> _Problem details_: With the pictures removed, write out the data below exactly.
*** Opening of Data listing ***
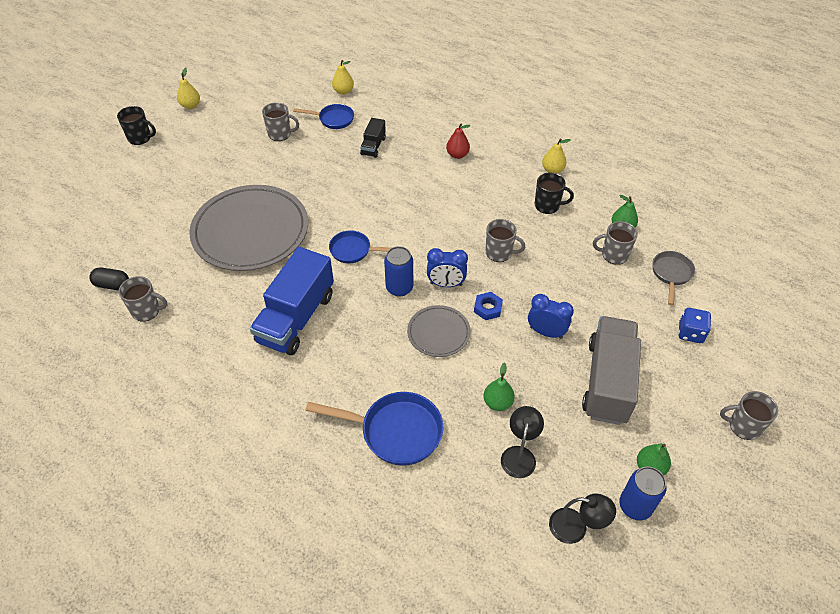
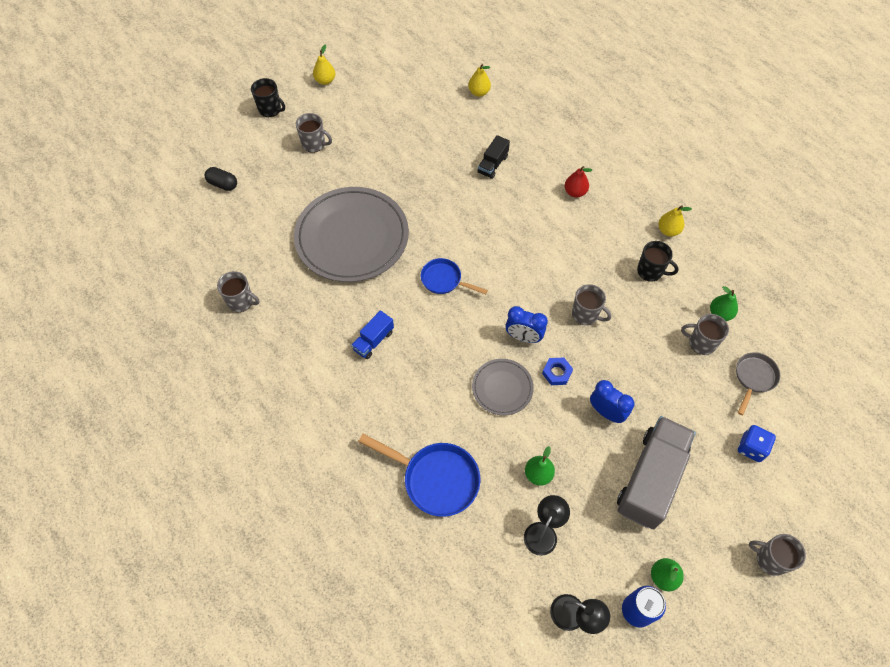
camera: 15 degrees right, 10 degrees up
(112, 285) = (216, 267): black capsule -> black capsule (223, 184)
(280, 134) = (404, 132): grey mug -> grey mug (314, 144)
(296, 318) = (373, 341): blue truck -> blue truck, size x0.48
(333, 119) = (461, 124): blue pan -> none
(399, 288) = (477, 331): blue can -> none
*** Close of Data listing ***
> _Result for this exercise_:
camera: 15 degrees right, 10 degrees up
(112, 285) = (216, 267): black capsule -> black capsule (223, 184)
(280, 134) = (404, 132): grey mug -> grey mug (314, 144)
(296, 318) = (373, 341): blue truck -> blue truck, size x0.48
(333, 119) = (461, 124): blue pan -> none
(399, 288) = (477, 331): blue can -> none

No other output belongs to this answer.